→ What you need to do:
Only the lines below from the one containing "building: [42,146,94,182] ->" through the one containing "building: [570,307,647,417] -> none" belong in the answer, repeated exactly and without pictures.

→ Material shown:
*** Begin section ***

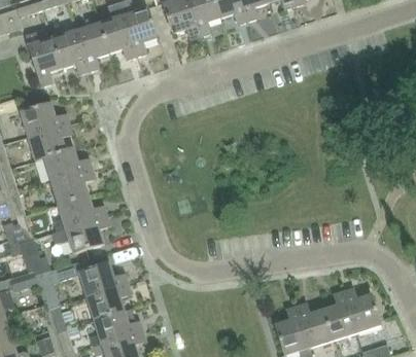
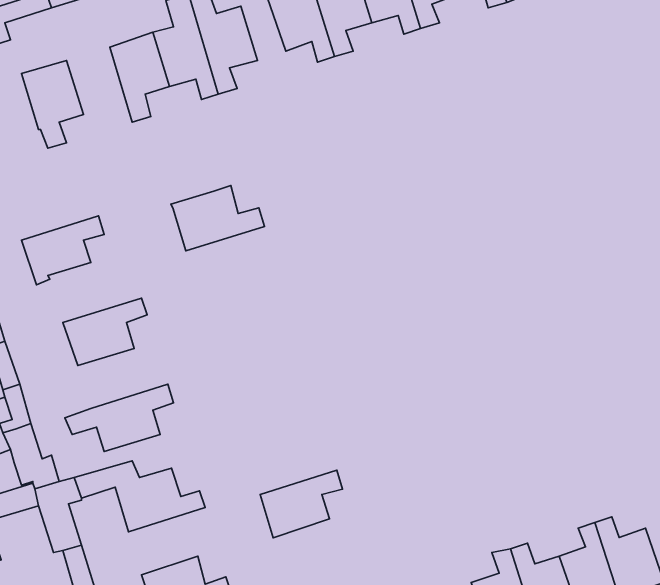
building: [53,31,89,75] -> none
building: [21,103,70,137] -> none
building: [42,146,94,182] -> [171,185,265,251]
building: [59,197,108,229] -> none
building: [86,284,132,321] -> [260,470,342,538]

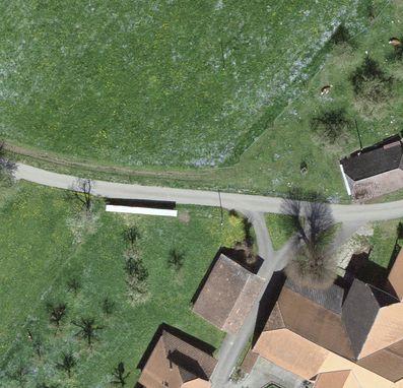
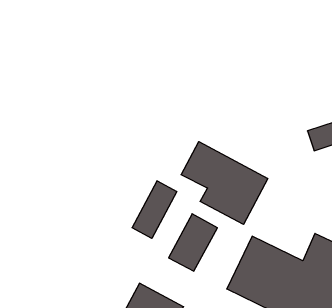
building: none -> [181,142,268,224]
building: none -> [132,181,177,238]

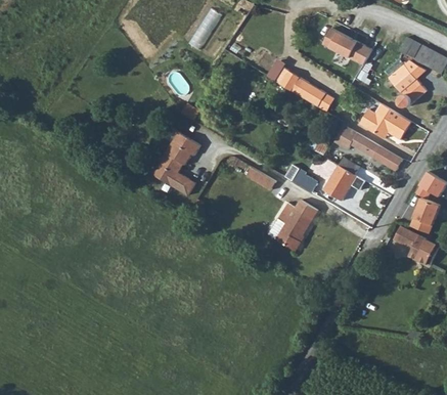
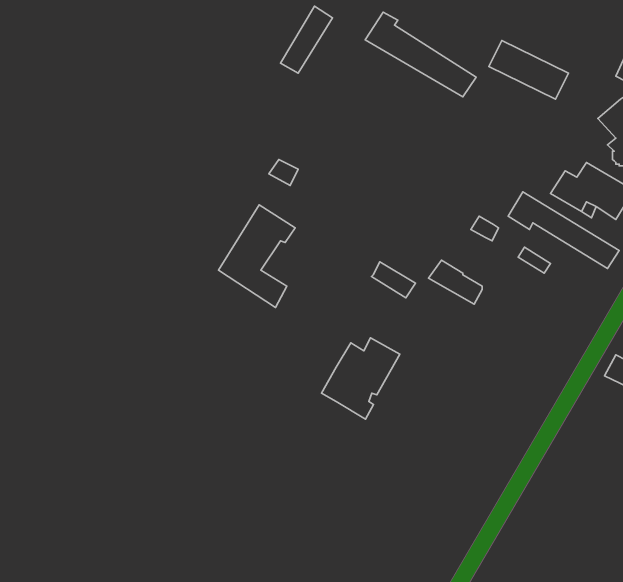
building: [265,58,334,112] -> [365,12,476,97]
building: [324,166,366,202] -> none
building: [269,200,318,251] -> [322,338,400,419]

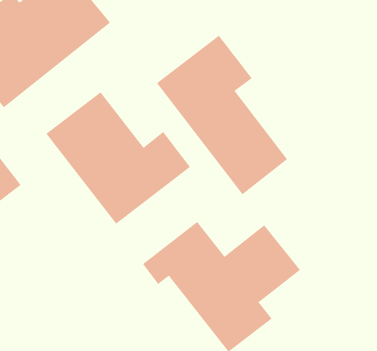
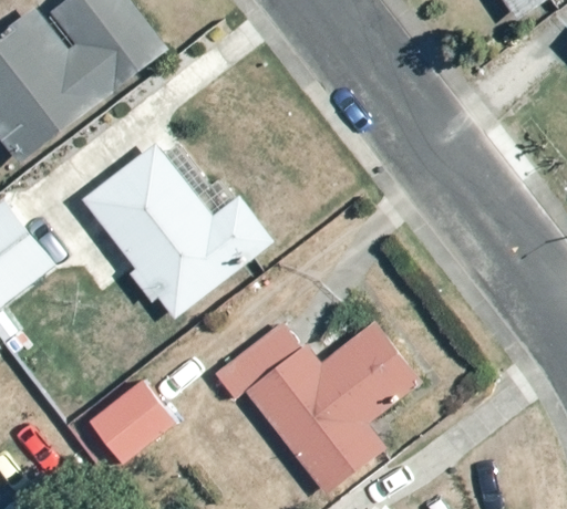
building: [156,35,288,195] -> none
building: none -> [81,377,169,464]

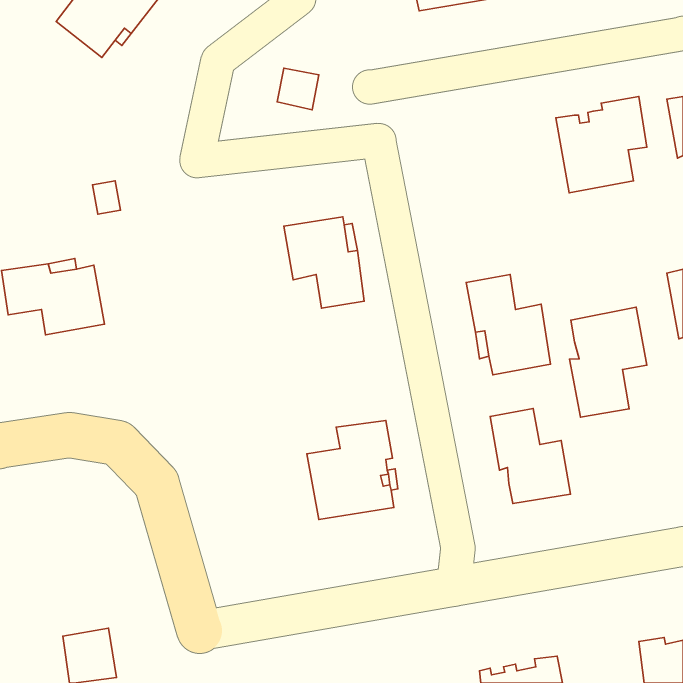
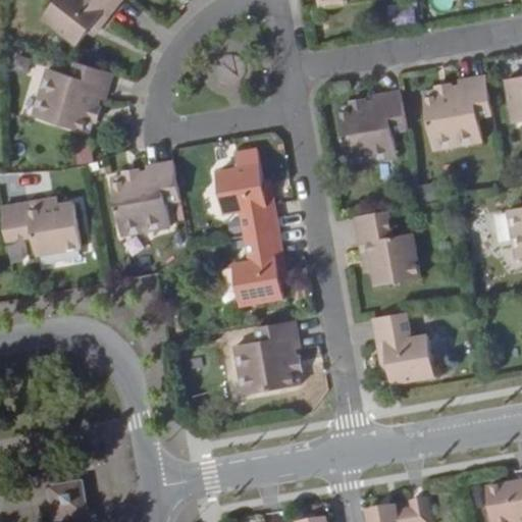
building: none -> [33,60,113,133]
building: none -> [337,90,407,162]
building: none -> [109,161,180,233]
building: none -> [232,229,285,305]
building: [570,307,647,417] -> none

*** End section ***
*** Begin section ***

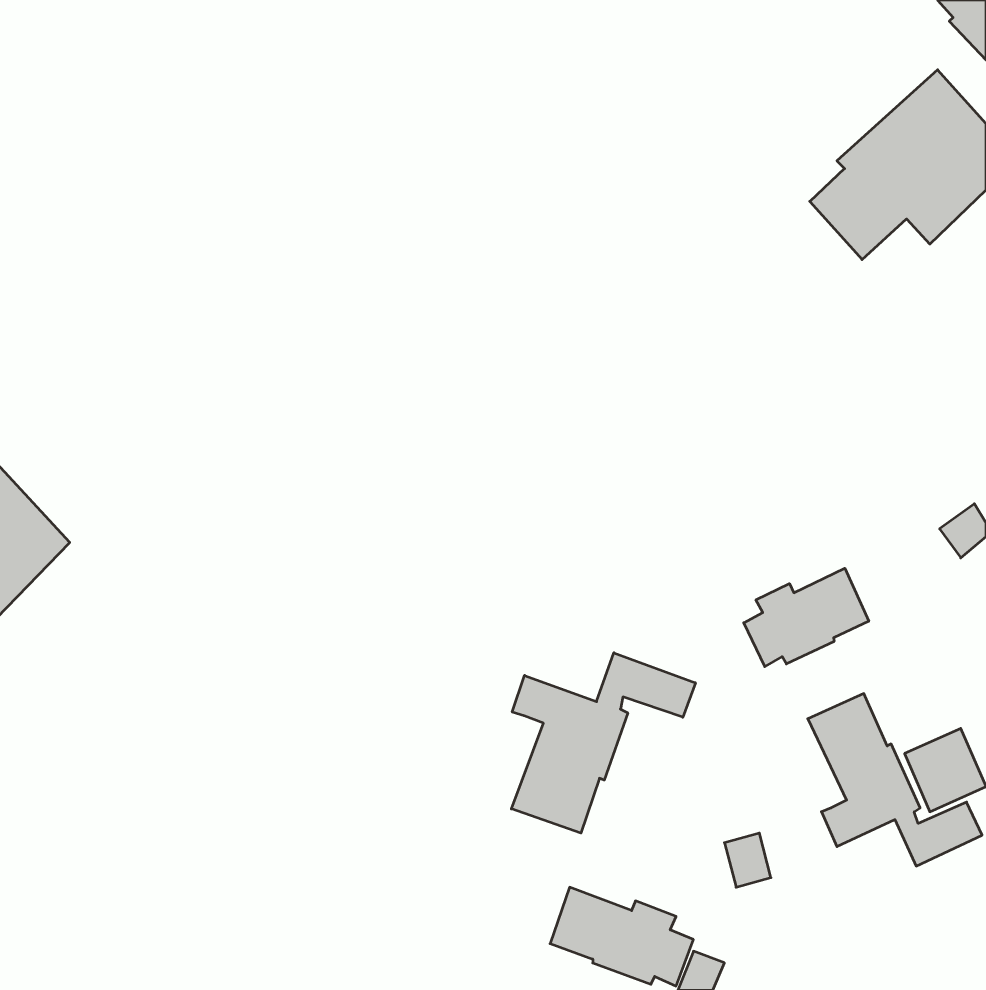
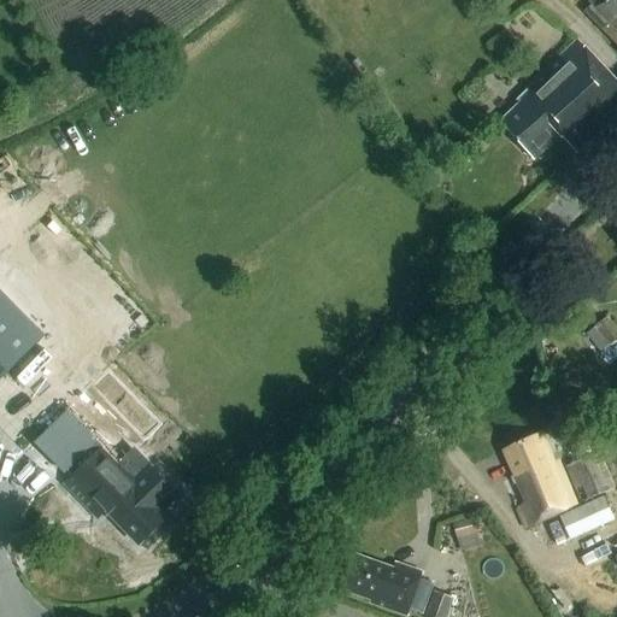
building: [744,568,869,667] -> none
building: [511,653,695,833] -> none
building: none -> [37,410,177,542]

*** End section ***

→ Output for this task:
building: [42,146,94,182] -> [171,185,265,251]
building: [59,197,108,229] -> none
building: [86,284,132,321] -> [260,470,342,538]

building: none -> [181,142,268,224]
building: none -> [132,181,177,238]

building: [265,58,334,112] -> [365,12,476,97]
building: [324,166,366,202] -> none
building: [269,200,318,251] -> [322,338,400,419]

building: [156,35,288,195] -> none
building: none -> [81,377,169,464]

building: none -> [33,60,113,133]
building: none -> [337,90,407,162]
building: none -> [109,161,180,233]
building: none -> [232,229,285,305]
building: [570,307,647,417] -> none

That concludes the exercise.